Goal of the exercise> Counting case-sensitively, how many lines in the rows below contain the string "kern"? Reply with the number alone.

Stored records
########################################

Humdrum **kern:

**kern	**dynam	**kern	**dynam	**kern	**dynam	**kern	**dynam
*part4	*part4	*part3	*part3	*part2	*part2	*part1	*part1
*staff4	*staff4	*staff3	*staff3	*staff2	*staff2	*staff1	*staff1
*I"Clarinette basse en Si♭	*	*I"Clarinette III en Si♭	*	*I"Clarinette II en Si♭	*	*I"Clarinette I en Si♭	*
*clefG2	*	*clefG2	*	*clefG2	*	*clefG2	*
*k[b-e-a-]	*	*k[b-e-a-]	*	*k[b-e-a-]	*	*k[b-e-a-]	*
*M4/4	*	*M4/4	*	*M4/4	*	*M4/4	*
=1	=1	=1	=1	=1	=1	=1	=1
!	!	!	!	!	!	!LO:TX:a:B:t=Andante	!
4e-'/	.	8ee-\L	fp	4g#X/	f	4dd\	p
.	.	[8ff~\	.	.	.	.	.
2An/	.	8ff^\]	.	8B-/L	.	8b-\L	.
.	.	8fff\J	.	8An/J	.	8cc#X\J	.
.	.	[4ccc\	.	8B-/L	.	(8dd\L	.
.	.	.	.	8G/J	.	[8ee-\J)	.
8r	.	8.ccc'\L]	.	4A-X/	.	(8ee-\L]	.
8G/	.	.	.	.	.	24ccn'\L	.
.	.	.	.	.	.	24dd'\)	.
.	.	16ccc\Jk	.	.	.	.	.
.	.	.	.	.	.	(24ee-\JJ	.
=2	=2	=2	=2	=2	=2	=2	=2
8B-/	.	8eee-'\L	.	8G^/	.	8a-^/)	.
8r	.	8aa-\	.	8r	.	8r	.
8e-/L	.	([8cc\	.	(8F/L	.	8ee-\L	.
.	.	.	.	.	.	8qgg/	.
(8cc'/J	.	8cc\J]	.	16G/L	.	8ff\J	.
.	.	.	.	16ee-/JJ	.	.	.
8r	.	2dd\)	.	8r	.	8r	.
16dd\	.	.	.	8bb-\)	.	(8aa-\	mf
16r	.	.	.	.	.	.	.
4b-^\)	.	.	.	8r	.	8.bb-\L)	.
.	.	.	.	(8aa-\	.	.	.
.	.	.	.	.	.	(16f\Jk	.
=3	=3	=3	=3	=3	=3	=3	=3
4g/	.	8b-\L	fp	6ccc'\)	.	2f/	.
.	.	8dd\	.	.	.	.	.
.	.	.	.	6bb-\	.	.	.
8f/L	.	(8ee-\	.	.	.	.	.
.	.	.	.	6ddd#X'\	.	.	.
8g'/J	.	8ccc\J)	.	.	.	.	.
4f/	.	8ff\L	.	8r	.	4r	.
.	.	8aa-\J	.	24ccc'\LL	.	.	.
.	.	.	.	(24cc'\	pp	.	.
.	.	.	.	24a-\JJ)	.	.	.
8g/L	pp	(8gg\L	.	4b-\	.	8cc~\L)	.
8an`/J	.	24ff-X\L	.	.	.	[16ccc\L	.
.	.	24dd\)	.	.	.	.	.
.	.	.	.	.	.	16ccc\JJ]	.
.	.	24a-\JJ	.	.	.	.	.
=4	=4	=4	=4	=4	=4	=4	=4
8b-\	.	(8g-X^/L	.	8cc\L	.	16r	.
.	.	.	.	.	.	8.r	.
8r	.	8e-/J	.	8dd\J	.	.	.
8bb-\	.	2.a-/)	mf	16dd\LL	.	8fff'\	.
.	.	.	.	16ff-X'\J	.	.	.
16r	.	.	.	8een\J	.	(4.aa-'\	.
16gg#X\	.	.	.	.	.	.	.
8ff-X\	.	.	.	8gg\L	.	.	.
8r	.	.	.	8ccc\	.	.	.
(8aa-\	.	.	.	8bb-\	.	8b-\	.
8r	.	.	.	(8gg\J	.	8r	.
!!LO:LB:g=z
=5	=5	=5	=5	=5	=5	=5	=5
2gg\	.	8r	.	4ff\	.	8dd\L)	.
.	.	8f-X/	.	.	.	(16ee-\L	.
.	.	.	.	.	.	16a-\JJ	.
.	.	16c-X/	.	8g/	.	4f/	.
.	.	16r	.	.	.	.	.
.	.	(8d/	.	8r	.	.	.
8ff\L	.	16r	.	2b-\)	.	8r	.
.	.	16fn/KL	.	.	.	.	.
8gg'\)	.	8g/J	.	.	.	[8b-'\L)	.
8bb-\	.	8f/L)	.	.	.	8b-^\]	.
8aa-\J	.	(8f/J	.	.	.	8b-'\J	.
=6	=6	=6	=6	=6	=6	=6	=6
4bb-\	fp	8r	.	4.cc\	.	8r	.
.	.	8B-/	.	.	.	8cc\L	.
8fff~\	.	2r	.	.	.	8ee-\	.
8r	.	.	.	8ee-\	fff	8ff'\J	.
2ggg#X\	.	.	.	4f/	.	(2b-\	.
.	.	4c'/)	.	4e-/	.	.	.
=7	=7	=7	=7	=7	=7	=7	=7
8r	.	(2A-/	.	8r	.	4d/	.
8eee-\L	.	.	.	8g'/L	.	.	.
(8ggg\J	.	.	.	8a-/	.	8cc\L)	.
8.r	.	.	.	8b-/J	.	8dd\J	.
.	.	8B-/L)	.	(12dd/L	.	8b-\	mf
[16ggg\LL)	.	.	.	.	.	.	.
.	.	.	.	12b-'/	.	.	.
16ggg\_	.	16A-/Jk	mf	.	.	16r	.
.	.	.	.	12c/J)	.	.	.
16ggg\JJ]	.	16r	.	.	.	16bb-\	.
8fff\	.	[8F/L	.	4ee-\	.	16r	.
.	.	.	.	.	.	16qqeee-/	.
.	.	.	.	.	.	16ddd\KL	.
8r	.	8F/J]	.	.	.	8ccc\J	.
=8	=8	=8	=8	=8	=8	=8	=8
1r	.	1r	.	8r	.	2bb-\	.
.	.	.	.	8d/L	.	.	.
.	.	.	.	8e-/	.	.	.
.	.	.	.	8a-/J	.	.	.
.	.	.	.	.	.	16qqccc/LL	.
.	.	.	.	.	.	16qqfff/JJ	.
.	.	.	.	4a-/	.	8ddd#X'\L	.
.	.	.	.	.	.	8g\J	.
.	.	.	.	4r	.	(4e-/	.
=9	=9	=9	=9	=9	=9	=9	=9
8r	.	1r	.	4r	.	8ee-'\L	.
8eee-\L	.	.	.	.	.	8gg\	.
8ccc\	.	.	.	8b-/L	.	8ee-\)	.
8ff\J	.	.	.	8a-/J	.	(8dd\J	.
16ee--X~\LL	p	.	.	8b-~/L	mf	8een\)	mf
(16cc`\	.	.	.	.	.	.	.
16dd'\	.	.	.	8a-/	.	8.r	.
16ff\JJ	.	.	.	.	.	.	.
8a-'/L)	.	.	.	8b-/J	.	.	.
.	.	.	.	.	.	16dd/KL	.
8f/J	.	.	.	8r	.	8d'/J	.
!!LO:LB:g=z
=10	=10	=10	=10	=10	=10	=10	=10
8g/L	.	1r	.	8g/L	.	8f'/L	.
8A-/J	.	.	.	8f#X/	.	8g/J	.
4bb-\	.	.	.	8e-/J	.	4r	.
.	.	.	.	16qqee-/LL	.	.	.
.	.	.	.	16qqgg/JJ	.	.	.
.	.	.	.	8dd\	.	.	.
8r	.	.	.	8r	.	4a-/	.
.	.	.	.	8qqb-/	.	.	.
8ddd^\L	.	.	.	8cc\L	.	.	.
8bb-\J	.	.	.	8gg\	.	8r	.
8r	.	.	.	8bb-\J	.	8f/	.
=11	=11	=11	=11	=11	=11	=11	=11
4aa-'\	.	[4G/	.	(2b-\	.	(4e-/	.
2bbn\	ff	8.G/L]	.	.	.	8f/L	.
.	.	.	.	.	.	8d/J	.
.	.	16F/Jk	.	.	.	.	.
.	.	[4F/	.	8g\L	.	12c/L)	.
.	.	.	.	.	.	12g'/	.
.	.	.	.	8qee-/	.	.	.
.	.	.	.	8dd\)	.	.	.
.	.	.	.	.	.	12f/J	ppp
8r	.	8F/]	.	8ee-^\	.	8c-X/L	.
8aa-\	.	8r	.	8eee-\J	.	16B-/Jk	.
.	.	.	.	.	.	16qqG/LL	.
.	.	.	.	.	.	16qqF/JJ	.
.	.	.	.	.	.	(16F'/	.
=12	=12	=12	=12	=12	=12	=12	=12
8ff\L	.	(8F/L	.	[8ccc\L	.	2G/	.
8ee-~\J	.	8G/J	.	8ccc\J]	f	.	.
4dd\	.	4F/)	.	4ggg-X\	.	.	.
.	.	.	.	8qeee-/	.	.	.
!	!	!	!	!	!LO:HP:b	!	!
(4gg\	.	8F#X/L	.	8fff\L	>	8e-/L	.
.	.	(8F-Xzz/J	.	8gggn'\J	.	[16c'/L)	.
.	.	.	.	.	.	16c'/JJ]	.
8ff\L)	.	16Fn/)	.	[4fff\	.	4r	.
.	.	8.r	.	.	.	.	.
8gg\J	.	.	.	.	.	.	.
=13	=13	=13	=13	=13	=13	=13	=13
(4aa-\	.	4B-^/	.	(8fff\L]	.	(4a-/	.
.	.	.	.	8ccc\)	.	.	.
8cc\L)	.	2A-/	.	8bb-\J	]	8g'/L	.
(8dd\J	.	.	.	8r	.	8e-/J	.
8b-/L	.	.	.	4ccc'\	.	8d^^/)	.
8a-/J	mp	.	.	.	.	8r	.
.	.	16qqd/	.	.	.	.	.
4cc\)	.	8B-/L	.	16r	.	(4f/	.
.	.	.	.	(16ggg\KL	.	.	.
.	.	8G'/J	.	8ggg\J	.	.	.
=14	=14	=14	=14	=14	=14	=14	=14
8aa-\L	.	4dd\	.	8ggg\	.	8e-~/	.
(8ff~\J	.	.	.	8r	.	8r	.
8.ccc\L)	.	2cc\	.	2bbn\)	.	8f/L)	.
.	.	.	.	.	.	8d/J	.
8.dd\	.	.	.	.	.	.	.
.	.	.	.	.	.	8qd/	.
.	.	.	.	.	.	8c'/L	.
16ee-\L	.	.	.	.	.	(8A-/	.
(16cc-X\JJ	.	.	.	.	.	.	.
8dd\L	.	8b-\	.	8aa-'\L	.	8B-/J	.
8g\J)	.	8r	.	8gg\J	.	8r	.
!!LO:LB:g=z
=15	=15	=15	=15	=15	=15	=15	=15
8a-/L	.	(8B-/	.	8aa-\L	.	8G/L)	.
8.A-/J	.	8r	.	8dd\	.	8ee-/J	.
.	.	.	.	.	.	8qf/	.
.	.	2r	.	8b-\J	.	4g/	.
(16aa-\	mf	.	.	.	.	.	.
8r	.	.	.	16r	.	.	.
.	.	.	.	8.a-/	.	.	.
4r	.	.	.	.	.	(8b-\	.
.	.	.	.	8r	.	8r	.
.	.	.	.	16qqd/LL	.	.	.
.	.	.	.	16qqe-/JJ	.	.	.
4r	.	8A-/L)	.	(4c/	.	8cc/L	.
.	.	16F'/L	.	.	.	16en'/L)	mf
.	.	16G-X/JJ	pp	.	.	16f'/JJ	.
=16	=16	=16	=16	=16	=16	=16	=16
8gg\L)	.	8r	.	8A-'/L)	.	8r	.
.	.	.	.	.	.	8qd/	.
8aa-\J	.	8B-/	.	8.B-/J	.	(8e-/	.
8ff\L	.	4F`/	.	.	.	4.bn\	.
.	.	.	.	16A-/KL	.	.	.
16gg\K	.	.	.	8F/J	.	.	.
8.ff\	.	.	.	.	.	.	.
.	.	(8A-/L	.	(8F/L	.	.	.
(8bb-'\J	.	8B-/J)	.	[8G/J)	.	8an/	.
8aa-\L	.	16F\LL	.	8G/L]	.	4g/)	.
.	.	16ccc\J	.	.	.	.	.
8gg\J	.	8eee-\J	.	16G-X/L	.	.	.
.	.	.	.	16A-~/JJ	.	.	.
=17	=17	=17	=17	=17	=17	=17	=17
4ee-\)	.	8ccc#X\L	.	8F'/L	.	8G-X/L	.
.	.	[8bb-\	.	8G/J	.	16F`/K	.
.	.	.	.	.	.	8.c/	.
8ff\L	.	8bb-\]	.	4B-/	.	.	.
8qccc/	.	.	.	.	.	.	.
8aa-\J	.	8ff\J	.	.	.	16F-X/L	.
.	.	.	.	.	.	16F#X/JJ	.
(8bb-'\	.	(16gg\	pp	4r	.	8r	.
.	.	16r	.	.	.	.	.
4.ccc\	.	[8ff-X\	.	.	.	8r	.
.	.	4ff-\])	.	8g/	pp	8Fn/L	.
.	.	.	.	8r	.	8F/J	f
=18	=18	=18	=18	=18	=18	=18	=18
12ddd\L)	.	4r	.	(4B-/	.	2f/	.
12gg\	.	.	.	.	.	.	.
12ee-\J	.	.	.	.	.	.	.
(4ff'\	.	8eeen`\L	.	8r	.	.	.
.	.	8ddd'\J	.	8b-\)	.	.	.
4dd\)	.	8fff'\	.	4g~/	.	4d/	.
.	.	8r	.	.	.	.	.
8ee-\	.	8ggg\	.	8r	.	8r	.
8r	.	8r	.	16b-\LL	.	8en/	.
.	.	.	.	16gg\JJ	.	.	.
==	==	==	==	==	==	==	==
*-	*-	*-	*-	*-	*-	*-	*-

########################################

Finished task> 2